[Structured diff data]
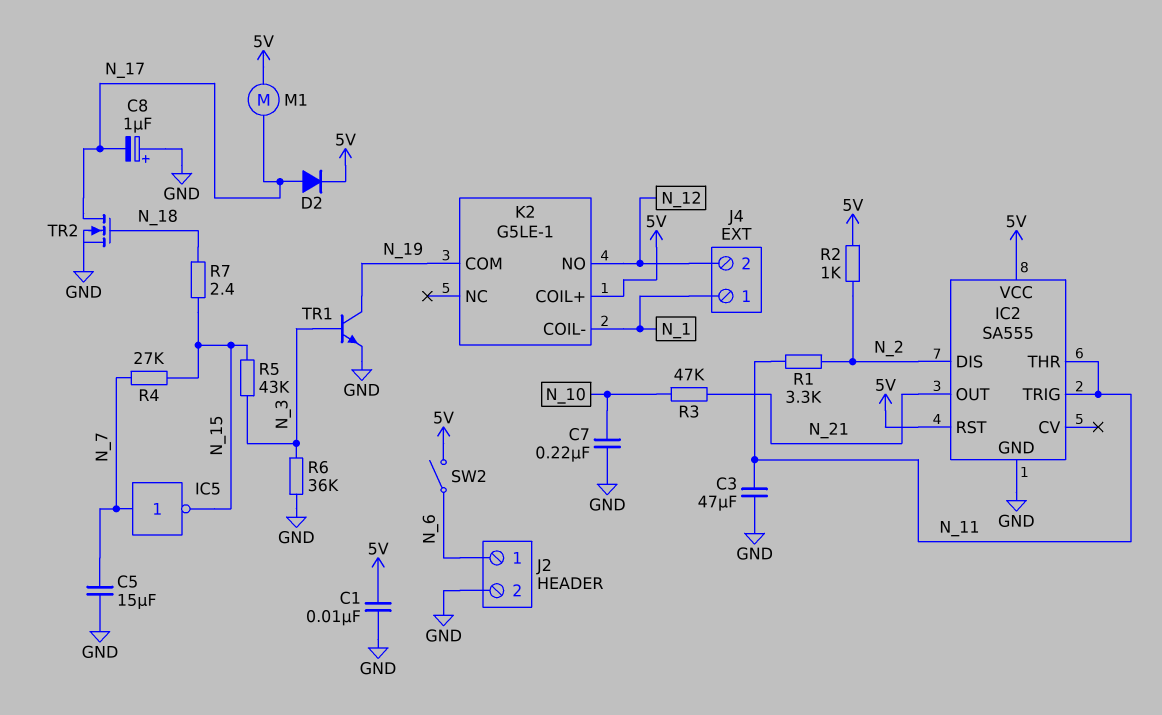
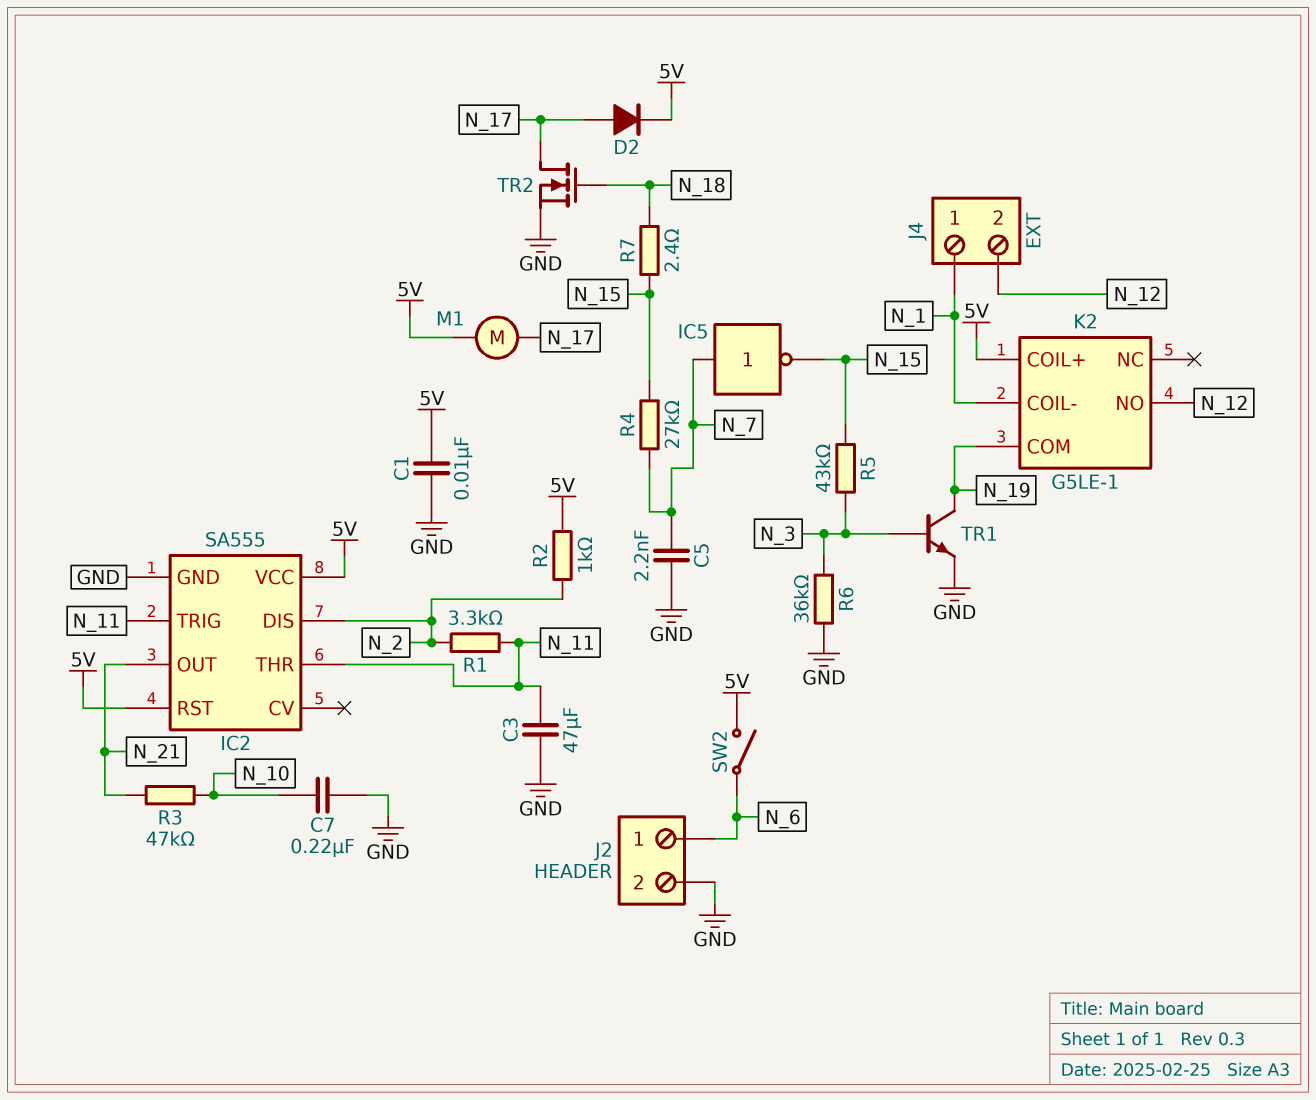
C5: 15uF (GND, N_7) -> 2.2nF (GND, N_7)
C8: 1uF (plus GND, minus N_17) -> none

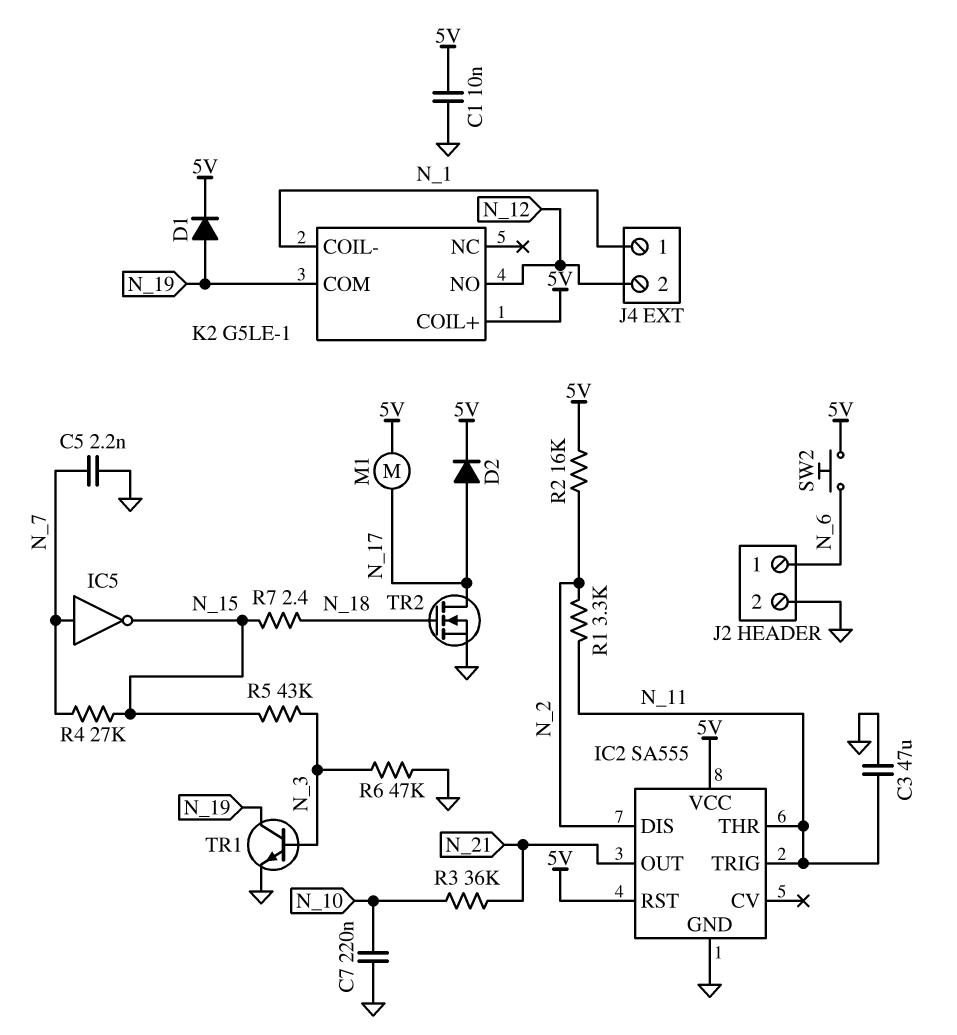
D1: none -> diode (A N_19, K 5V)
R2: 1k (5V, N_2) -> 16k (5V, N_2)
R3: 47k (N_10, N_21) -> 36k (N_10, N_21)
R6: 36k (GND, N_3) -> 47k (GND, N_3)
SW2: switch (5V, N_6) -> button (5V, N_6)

EXERCISE REQUIREMENTS: Leave the pictures aside and transcribe only the lines from the one holding "C8: 1uF (plus GND, minus N_17) -> none" through the final line of the records above.

OUTPUT BELOW:
C8: 1uF (plus GND, minus N_17) -> none

D1: none -> diode (A N_19, K 5V)
R2: 1k (5V, N_2) -> 16k (5V, N_2)
R3: 47k (N_10, N_21) -> 36k (N_10, N_21)
R6: 36k (GND, N_3) -> 47k (GND, N_3)
SW2: switch (5V, N_6) -> button (5V, N_6)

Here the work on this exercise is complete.